• **INSTRUCTIONS TO FOLLOW**
What lines in the records below contain the string "glasses"? Copy every one.

==*==

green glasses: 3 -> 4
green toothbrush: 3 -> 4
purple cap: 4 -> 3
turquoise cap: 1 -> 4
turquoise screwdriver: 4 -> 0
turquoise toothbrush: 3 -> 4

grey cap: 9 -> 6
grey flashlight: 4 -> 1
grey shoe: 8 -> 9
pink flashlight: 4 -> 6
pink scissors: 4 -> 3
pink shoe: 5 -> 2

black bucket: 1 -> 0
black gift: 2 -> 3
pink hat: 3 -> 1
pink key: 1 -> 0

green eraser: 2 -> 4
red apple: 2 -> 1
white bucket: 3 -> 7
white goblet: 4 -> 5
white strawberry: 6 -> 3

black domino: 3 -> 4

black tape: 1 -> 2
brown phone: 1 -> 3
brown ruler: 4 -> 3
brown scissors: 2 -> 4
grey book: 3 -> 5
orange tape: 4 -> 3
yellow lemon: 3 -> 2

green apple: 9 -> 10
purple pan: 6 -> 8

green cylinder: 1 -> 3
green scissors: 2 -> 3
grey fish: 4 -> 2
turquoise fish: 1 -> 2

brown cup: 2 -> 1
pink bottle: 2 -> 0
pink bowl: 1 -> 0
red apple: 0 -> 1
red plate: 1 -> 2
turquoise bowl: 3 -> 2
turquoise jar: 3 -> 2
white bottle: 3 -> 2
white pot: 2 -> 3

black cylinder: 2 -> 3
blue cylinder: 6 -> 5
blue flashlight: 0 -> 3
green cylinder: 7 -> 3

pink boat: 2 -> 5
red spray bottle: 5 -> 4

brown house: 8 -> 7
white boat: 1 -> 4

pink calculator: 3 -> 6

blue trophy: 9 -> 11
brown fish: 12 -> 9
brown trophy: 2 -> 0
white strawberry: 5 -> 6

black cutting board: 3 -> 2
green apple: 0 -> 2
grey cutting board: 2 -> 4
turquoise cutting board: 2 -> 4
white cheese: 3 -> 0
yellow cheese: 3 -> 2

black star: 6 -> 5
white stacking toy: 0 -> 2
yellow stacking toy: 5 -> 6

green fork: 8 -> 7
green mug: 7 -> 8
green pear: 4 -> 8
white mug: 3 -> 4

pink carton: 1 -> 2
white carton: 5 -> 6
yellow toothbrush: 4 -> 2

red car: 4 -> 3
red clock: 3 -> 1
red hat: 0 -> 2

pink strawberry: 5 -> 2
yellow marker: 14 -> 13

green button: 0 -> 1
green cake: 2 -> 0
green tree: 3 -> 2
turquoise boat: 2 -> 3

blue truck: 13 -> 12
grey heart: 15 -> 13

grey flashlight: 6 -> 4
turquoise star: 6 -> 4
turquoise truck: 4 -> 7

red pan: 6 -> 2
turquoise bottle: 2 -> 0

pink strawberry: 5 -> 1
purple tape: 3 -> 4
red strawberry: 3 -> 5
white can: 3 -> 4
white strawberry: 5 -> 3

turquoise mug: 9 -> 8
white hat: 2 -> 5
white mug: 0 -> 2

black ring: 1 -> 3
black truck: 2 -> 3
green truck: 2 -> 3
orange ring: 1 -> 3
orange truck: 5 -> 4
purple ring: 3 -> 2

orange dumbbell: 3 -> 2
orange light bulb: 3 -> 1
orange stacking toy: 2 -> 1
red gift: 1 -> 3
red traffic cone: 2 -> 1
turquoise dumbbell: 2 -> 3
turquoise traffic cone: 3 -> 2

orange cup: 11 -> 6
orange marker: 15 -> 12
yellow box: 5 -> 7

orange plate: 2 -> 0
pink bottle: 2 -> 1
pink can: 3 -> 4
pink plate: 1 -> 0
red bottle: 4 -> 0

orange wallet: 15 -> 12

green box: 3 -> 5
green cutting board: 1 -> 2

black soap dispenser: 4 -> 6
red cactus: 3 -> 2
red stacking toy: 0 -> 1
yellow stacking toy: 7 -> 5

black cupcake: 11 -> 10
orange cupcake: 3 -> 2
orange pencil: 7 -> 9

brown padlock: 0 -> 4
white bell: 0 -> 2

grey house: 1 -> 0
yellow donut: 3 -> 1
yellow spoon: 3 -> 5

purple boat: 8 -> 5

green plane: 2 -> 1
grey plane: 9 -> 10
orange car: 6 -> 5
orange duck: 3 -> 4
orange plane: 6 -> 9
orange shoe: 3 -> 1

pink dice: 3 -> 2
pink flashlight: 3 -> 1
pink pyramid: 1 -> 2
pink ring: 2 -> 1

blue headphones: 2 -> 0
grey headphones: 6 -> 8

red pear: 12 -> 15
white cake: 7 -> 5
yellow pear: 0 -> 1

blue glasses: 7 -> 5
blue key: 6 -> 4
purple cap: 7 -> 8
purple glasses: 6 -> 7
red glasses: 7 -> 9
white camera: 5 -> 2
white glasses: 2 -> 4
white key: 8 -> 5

==*==

• **RESPONSE BELOW**
green glasses: 3 -> 4
blue glasses: 7 -> 5
purple glasses: 6 -> 7
red glasses: 7 -> 9
white glasses: 2 -> 4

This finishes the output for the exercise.